## EXERCISE DESCRIPTION
Once the line containing "pink line: (107, 98) -> (121, 79), moved" is reached, copy it and every line after it exactly, to the end of the material, without pictures.

## INFORMATION SUPPLIED
──────
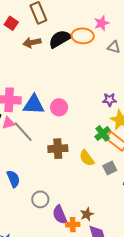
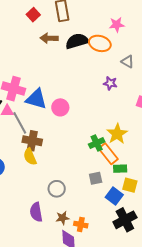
pink star: (102, 23) -> (117, 25), moved
purple star: (110, 100) -> (110, 83), moved
brown cross: (58, 149) -> (32, 141), moved
yellow semicircle: (87, 158) -> (30, 157), moved
gray circle: (40, 199) -> (57, 189), moved
orange cross: (73, 225) -> (81, 225), moved

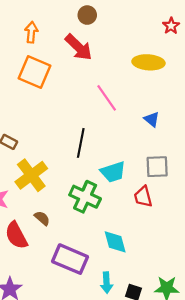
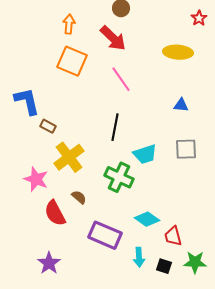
pink line: (107, 98) -> (121, 79), moved
blue triangle: (152, 119) -> (181, 105), turned -35
red trapezoid: (143, 197) -> (173, 236), moved
cyan diamond: (115, 242) -> (147, 219), turned -40

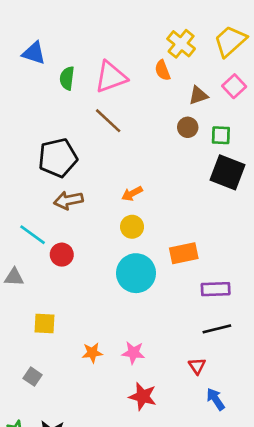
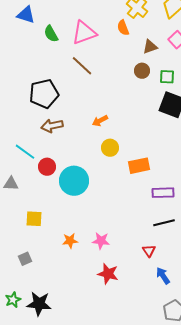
green semicircle: (67, 78) -> (51, 34), turned -36
yellow circle: (132, 227) -> (110, 148), moved
cyan circle: (136, 273) -> (74, 181), moved
gray square: (33, 377) -> (25, 259), turned 32

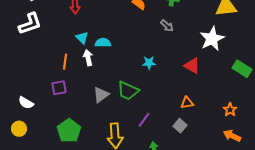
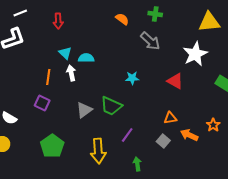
gray arrow: (167, 26) -> (150, 41), size x1.5
purple square: (59, 88) -> (42, 103), turned 35
orange arrow: (232, 136) -> (189, 135), moved

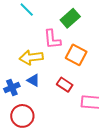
──────
## ANSWER BOX
pink line: (107, 98) -> (121, 79), moved
blue triangle: (152, 119) -> (181, 105), turned -35
red trapezoid: (143, 197) -> (173, 236), moved
cyan diamond: (115, 242) -> (147, 219), turned -40

green semicircle: (67, 78) -> (51, 34), turned -36
yellow circle: (132, 227) -> (110, 148), moved
cyan circle: (136, 273) -> (74, 181), moved
gray square: (33, 377) -> (25, 259), turned 32

gray arrow: (167, 26) -> (150, 41), size x1.5
purple square: (59, 88) -> (42, 103), turned 35
orange arrow: (232, 136) -> (189, 135), moved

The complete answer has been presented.